**To do**
With pictures excluded, output exactly the lines that run from the first line of the data below through the line containing "red rectangle: (135, 99)".

Material shown Start Marker

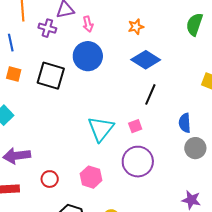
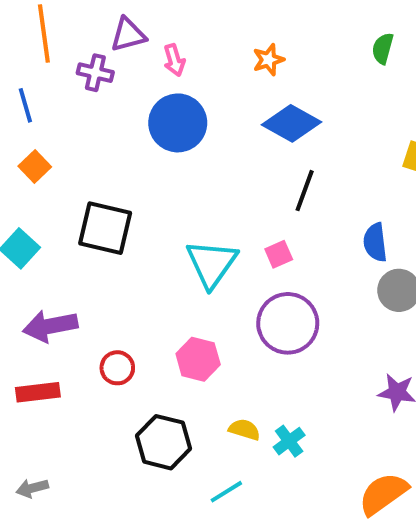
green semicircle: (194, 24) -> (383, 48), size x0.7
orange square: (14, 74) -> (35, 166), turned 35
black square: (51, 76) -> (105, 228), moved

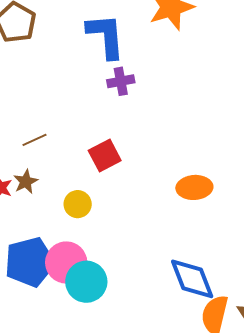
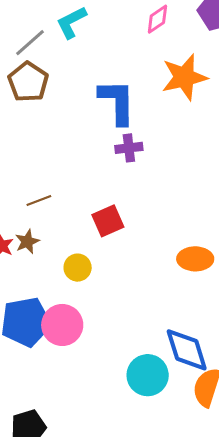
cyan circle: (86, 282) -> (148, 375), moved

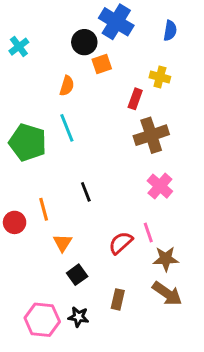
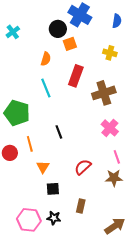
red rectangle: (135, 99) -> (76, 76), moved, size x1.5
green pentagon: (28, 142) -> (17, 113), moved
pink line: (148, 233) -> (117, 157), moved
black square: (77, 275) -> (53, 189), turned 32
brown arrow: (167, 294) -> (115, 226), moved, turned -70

Material shown End Marker

**Task answer**
green semicircle: (194, 24) -> (383, 48), size x0.7
orange square: (14, 74) -> (35, 166), turned 35
black square: (51, 76) -> (105, 228), moved

cyan circle: (86, 282) -> (148, 375), moved

red rectangle: (135, 99) -> (76, 76), moved, size x1.5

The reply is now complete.